* BEGIN *

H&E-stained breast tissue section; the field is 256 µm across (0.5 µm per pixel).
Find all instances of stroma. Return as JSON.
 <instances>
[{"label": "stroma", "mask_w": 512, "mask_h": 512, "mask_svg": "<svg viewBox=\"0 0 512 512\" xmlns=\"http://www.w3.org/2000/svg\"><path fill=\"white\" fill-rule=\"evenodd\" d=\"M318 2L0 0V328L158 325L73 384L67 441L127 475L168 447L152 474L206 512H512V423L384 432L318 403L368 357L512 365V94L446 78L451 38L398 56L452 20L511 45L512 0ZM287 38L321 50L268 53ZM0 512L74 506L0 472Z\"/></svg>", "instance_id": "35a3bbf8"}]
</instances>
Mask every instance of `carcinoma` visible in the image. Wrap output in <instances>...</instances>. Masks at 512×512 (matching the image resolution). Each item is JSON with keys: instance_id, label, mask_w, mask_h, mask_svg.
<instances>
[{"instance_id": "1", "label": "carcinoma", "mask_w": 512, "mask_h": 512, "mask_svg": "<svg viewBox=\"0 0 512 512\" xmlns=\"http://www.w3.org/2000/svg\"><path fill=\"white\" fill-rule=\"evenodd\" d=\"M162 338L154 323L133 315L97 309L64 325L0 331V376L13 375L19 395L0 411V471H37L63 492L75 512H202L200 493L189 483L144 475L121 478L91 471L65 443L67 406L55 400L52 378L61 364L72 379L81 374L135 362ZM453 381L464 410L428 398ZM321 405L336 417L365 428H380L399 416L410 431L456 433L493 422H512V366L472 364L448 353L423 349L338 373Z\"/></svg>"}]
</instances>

* END *

• _Exercise aim_
Print every record above exactly as written.

• _Expected answer_
H&E-stained breast tissue section; the field is 256 µm across (0.5 µm per pixel).
Find all instances of stroma. Return as JSON.
 <instances>
[{"label": "stroma", "mask_w": 512, "mask_h": 512, "mask_svg": "<svg viewBox=\"0 0 512 512\" xmlns=\"http://www.w3.org/2000/svg\"><path fill=\"white\" fill-rule=\"evenodd\" d=\"M318 2L0 0V328L158 325L73 384L67 441L127 475L168 447L152 474L206 512H512V423L384 432L318 403L368 357L512 365V94L446 78L451 38L398 56L452 20L511 45L512 0ZM287 38L321 50L268 53ZM0 512L74 506L0 472Z\"/></svg>", "instance_id": "35a3bbf8"}]
</instances>
Mask every instance of `carcinoma` visible in the image. Wrap output in <instances>...</instances>. Masks at 512×512 (matching the image resolution). Each item is JSON with keys: instance_id, label, mask_w, mask_h, mask_svg.
<instances>
[{"instance_id": "1", "label": "carcinoma", "mask_w": 512, "mask_h": 512, "mask_svg": "<svg viewBox=\"0 0 512 512\" xmlns=\"http://www.w3.org/2000/svg\"><path fill=\"white\" fill-rule=\"evenodd\" d=\"M162 338L154 323L133 315L97 309L64 325L0 331V376L13 375L19 395L0 411V471H37L63 492L75 512H202L200 493L189 483L144 475L121 478L91 471L65 443L67 406L55 400L52 378L61 364L72 379L81 374L135 362ZM453 381L464 410L428 398ZM321 405L336 417L365 428H380L399 416L410 431L456 433L493 422H512V366L472 364L448 353L423 349L338 373Z\"/></svg>"}]
</instances>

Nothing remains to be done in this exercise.